Task
Would you reproduce the entries exactly, including every line?

Records shown

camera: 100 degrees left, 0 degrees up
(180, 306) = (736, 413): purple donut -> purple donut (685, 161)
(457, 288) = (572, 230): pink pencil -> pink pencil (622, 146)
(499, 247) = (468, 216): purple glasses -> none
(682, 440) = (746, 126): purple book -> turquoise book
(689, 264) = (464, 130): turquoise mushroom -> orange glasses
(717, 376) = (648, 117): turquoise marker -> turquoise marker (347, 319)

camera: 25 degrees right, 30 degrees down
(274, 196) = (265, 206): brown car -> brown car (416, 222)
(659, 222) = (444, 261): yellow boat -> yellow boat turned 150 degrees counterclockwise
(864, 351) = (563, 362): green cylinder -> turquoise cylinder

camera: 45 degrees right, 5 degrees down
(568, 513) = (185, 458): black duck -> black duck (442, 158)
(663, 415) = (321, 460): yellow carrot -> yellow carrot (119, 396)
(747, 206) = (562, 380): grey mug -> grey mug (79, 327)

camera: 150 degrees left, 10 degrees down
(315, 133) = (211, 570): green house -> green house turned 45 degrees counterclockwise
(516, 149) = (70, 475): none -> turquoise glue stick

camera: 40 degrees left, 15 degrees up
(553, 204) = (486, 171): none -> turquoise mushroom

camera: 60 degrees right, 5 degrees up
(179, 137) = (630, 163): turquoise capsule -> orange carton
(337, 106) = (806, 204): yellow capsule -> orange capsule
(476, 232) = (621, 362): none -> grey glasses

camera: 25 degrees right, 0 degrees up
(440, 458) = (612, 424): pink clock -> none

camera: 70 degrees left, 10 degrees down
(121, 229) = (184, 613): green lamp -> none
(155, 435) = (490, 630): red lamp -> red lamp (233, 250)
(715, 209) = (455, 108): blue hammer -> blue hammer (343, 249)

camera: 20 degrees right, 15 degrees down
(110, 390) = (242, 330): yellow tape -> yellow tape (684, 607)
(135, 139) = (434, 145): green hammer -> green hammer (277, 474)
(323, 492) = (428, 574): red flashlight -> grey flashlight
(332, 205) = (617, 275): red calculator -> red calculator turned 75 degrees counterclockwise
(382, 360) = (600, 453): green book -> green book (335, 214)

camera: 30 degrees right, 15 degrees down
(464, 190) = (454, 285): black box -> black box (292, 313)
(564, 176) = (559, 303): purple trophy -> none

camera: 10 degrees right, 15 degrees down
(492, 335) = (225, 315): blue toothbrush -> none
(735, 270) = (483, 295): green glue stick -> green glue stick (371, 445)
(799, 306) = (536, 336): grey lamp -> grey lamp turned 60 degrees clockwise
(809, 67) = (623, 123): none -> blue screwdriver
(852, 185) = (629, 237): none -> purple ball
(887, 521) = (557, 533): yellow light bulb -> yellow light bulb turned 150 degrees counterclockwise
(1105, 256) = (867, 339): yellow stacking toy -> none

Answer to the exercise
camera: 100 degrees left, 0 degrees up
(180, 306) = (736, 413): purple donut -> purple donut (685, 161)
(457, 288) = (572, 230): pink pencil -> pink pencil (622, 146)
(499, 247) = (468, 216): purple glasses -> none
(682, 440) = (746, 126): purple book -> turquoise book
(689, 264) = (464, 130): turquoise mushroom -> orange glasses
(717, 376) = (648, 117): turquoise marker -> turquoise marker (347, 319)

camera: 25 degrees right, 30 degrees down
(274, 196) = (265, 206): brown car -> brown car (416, 222)
(659, 222) = (444, 261): yellow boat -> yellow boat turned 150 degrees counterclockwise
(864, 351) = (563, 362): green cylinder -> turquoise cylinder

camera: 45 degrees right, 5 degrees down
(568, 513) = (185, 458): black duck -> black duck (442, 158)
(663, 415) = (321, 460): yellow carrot -> yellow carrot (119, 396)
(747, 206) = (562, 380): grey mug -> grey mug (79, 327)

camera: 150 degrees left, 10 degrees down
(315, 133) = (211, 570): green house -> green house turned 45 degrees counterclockwise
(516, 149) = (70, 475): none -> turquoise glue stick

camera: 40 degrees left, 15 degrees up
(553, 204) = (486, 171): none -> turquoise mushroom

camera: 60 degrees right, 5 degrees up
(179, 137) = (630, 163): turquoise capsule -> orange carton
(337, 106) = (806, 204): yellow capsule -> orange capsule
(476, 232) = (621, 362): none -> grey glasses

camera: 25 degrees right, 0 degrees up
(440, 458) = (612, 424): pink clock -> none

camera: 70 degrees left, 10 degrees down
(121, 229) = (184, 613): green lamp -> none
(155, 435) = (490, 630): red lamp -> red lamp (233, 250)
(715, 209) = (455, 108): blue hammer -> blue hammer (343, 249)

camera: 20 degrees right, 15 degrees down
(110, 390) = (242, 330): yellow tape -> yellow tape (684, 607)
(135, 139) = (434, 145): green hammer -> green hammer (277, 474)
(323, 492) = (428, 574): red flashlight -> grey flashlight
(332, 205) = (617, 275): red calculator -> red calculator turned 75 degrees counterclockwise
(382, 360) = (600, 453): green book -> green book (335, 214)

camera: 30 degrees right, 15 degrees down
(464, 190) = (454, 285): black box -> black box (292, 313)
(564, 176) = (559, 303): purple trophy -> none

camera: 10 degrees right, 15 degrees down
(492, 335) = (225, 315): blue toothbrush -> none
(735, 270) = (483, 295): green glue stick -> green glue stick (371, 445)
(799, 306) = (536, 336): grey lamp -> grey lamp turned 60 degrees clockwise
(809, 67) = (623, 123): none -> blue screwdriver
(852, 185) = (629, 237): none -> purple ball
(887, 521) = (557, 533): yellow light bulb -> yellow light bulb turned 150 degrees counterclockwise
(1105, 256) = (867, 339): yellow stacking toy -> none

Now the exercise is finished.